## Task brief:
From the first line to the last, reproduce the data exactly.

Object state change records:
● ● ● ● ● ● ●

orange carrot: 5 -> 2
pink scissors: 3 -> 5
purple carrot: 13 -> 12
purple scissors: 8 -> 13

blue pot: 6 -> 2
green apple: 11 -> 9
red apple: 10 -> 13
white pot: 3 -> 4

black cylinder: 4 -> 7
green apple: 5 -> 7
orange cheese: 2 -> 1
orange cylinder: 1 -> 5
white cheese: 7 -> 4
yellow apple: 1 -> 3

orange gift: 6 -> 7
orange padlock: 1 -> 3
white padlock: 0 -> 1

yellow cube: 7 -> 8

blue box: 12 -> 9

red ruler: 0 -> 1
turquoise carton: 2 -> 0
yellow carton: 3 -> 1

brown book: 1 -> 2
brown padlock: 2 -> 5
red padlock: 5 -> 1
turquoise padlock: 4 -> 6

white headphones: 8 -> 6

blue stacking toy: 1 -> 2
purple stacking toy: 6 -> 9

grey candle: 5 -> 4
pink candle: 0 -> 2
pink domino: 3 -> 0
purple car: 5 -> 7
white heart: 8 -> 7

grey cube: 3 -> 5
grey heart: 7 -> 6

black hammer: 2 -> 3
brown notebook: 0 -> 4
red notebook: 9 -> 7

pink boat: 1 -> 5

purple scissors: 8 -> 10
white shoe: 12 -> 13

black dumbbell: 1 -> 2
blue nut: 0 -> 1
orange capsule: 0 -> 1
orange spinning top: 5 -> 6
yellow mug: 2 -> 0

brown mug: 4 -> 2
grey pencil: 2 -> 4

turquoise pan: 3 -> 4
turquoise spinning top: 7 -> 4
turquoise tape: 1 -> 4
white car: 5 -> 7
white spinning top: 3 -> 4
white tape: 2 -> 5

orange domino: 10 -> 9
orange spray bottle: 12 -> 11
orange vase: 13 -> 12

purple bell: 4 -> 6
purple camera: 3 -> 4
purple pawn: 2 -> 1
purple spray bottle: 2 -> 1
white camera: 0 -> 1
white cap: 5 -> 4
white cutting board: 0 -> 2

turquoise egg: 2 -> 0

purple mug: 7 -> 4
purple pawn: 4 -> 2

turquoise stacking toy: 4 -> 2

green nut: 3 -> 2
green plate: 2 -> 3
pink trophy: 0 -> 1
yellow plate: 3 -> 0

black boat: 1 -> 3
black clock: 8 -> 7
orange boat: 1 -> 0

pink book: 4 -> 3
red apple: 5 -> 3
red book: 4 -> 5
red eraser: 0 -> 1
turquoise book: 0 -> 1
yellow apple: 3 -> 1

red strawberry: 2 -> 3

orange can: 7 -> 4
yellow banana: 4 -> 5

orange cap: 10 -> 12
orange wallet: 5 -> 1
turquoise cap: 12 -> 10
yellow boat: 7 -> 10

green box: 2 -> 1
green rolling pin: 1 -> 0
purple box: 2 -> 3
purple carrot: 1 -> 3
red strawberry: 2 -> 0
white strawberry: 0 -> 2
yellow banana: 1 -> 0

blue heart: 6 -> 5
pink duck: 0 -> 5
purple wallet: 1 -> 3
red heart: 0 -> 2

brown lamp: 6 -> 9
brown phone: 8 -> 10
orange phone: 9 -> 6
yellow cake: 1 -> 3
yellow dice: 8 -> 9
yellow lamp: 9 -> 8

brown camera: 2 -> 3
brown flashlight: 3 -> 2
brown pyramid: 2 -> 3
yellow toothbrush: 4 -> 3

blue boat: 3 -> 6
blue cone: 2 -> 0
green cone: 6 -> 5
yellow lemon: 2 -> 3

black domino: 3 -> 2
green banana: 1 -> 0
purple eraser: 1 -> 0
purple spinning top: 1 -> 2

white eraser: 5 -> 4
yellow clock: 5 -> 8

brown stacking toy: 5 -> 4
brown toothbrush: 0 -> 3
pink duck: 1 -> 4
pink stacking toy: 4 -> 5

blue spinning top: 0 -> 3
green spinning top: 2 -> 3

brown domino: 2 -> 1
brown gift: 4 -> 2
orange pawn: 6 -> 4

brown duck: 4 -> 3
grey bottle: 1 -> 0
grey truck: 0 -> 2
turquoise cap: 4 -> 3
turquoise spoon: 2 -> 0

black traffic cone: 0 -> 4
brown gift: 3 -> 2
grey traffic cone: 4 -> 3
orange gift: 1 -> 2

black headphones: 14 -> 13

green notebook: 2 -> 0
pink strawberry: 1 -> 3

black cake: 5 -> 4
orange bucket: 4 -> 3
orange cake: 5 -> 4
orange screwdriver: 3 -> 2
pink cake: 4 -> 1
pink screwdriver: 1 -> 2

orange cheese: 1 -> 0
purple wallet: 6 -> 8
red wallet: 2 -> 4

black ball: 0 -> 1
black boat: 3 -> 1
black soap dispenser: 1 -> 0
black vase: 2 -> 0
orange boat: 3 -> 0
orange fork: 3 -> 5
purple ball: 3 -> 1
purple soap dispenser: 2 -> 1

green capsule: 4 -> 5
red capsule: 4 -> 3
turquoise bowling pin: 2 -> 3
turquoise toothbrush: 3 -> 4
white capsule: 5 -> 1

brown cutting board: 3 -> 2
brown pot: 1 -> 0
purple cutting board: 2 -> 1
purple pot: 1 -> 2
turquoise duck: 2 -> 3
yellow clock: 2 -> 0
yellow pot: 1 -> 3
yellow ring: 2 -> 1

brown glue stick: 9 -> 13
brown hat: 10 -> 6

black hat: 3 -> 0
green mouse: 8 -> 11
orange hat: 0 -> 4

● ● ● ● ● ● ●

## Solution to this problem:
orange carrot: 5 -> 2
pink scissors: 3 -> 5
purple carrot: 13 -> 12
purple scissors: 8 -> 13

blue pot: 6 -> 2
green apple: 11 -> 9
red apple: 10 -> 13
white pot: 3 -> 4

black cylinder: 4 -> 7
green apple: 5 -> 7
orange cheese: 2 -> 1
orange cylinder: 1 -> 5
white cheese: 7 -> 4
yellow apple: 1 -> 3

orange gift: 6 -> 7
orange padlock: 1 -> 3
white padlock: 0 -> 1

yellow cube: 7 -> 8

blue box: 12 -> 9

red ruler: 0 -> 1
turquoise carton: 2 -> 0
yellow carton: 3 -> 1

brown book: 1 -> 2
brown padlock: 2 -> 5
red padlock: 5 -> 1
turquoise padlock: 4 -> 6

white headphones: 8 -> 6

blue stacking toy: 1 -> 2
purple stacking toy: 6 -> 9

grey candle: 5 -> 4
pink candle: 0 -> 2
pink domino: 3 -> 0
purple car: 5 -> 7
white heart: 8 -> 7

grey cube: 3 -> 5
grey heart: 7 -> 6

black hammer: 2 -> 3
brown notebook: 0 -> 4
red notebook: 9 -> 7

pink boat: 1 -> 5

purple scissors: 8 -> 10
white shoe: 12 -> 13

black dumbbell: 1 -> 2
blue nut: 0 -> 1
orange capsule: 0 -> 1
orange spinning top: 5 -> 6
yellow mug: 2 -> 0

brown mug: 4 -> 2
grey pencil: 2 -> 4

turquoise pan: 3 -> 4
turquoise spinning top: 7 -> 4
turquoise tape: 1 -> 4
white car: 5 -> 7
white spinning top: 3 -> 4
white tape: 2 -> 5

orange domino: 10 -> 9
orange spray bottle: 12 -> 11
orange vase: 13 -> 12

purple bell: 4 -> 6
purple camera: 3 -> 4
purple pawn: 2 -> 1
purple spray bottle: 2 -> 1
white camera: 0 -> 1
white cap: 5 -> 4
white cutting board: 0 -> 2

turquoise egg: 2 -> 0

purple mug: 7 -> 4
purple pawn: 4 -> 2

turquoise stacking toy: 4 -> 2

green nut: 3 -> 2
green plate: 2 -> 3
pink trophy: 0 -> 1
yellow plate: 3 -> 0

black boat: 1 -> 3
black clock: 8 -> 7
orange boat: 1 -> 0

pink book: 4 -> 3
red apple: 5 -> 3
red book: 4 -> 5
red eraser: 0 -> 1
turquoise book: 0 -> 1
yellow apple: 3 -> 1

red strawberry: 2 -> 3

orange can: 7 -> 4
yellow banana: 4 -> 5

orange cap: 10 -> 12
orange wallet: 5 -> 1
turquoise cap: 12 -> 10
yellow boat: 7 -> 10

green box: 2 -> 1
green rolling pin: 1 -> 0
purple box: 2 -> 3
purple carrot: 1 -> 3
red strawberry: 2 -> 0
white strawberry: 0 -> 2
yellow banana: 1 -> 0

blue heart: 6 -> 5
pink duck: 0 -> 5
purple wallet: 1 -> 3
red heart: 0 -> 2

brown lamp: 6 -> 9
brown phone: 8 -> 10
orange phone: 9 -> 6
yellow cake: 1 -> 3
yellow dice: 8 -> 9
yellow lamp: 9 -> 8

brown camera: 2 -> 3
brown flashlight: 3 -> 2
brown pyramid: 2 -> 3
yellow toothbrush: 4 -> 3

blue boat: 3 -> 6
blue cone: 2 -> 0
green cone: 6 -> 5
yellow lemon: 2 -> 3

black domino: 3 -> 2
green banana: 1 -> 0
purple eraser: 1 -> 0
purple spinning top: 1 -> 2

white eraser: 5 -> 4
yellow clock: 5 -> 8

brown stacking toy: 5 -> 4
brown toothbrush: 0 -> 3
pink duck: 1 -> 4
pink stacking toy: 4 -> 5

blue spinning top: 0 -> 3
green spinning top: 2 -> 3

brown domino: 2 -> 1
brown gift: 4 -> 2
orange pawn: 6 -> 4

brown duck: 4 -> 3
grey bottle: 1 -> 0
grey truck: 0 -> 2
turquoise cap: 4 -> 3
turquoise spoon: 2 -> 0

black traffic cone: 0 -> 4
brown gift: 3 -> 2
grey traffic cone: 4 -> 3
orange gift: 1 -> 2

black headphones: 14 -> 13

green notebook: 2 -> 0
pink strawberry: 1 -> 3

black cake: 5 -> 4
orange bucket: 4 -> 3
orange cake: 5 -> 4
orange screwdriver: 3 -> 2
pink cake: 4 -> 1
pink screwdriver: 1 -> 2

orange cheese: 1 -> 0
purple wallet: 6 -> 8
red wallet: 2 -> 4

black ball: 0 -> 1
black boat: 3 -> 1
black soap dispenser: 1 -> 0
black vase: 2 -> 0
orange boat: 3 -> 0
orange fork: 3 -> 5
purple ball: 3 -> 1
purple soap dispenser: 2 -> 1

green capsule: 4 -> 5
red capsule: 4 -> 3
turquoise bowling pin: 2 -> 3
turquoise toothbrush: 3 -> 4
white capsule: 5 -> 1

brown cutting board: 3 -> 2
brown pot: 1 -> 0
purple cutting board: 2 -> 1
purple pot: 1 -> 2
turquoise duck: 2 -> 3
yellow clock: 2 -> 0
yellow pot: 1 -> 3
yellow ring: 2 -> 1

brown glue stick: 9 -> 13
brown hat: 10 -> 6

black hat: 3 -> 0
green mouse: 8 -> 11
orange hat: 0 -> 4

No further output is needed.